### [What is required]
Which of the lines in the data mention the string "wallet"? List them all.

Records provided Block Start

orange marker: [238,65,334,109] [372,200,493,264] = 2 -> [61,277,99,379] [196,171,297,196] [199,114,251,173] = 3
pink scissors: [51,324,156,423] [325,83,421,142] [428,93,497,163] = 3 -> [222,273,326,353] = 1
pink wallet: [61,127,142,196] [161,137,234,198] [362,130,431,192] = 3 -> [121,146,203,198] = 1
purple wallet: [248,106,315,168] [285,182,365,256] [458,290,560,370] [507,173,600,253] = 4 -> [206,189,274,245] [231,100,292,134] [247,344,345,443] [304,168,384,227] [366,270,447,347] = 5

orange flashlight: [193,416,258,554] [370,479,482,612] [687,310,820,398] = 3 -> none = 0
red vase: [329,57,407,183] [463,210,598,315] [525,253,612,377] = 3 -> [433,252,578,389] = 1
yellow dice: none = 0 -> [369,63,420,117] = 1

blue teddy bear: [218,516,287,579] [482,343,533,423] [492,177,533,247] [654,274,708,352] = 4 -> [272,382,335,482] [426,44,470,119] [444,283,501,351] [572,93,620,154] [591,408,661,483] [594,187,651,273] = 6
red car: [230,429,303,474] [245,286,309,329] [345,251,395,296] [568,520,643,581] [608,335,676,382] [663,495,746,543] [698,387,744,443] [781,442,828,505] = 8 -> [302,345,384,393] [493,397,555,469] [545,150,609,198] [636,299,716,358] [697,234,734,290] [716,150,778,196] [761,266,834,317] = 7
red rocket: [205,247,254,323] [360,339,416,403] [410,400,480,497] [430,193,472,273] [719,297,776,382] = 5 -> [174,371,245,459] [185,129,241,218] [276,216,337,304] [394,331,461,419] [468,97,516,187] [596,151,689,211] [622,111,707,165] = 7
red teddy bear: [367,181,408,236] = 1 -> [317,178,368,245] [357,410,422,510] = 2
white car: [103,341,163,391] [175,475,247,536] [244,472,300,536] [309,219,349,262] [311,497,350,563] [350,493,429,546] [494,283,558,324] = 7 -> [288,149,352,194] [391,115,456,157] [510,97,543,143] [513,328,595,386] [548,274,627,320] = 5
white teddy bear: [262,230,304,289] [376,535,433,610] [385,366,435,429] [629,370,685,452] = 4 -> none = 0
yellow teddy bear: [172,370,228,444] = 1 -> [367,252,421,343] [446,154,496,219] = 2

Records provided Block End

### [Result]
pink wallet: [61,127,142,196] [161,137,234,198] [362,130,431,192] = 3 -> [121,146,203,198] = 1
purple wallet: [248,106,315,168] [285,182,365,256] [458,290,560,370] [507,173,600,253] = 4 -> [206,189,274,245] [231,100,292,134] [247,344,345,443] [304,168,384,227] [366,270,447,347] = 5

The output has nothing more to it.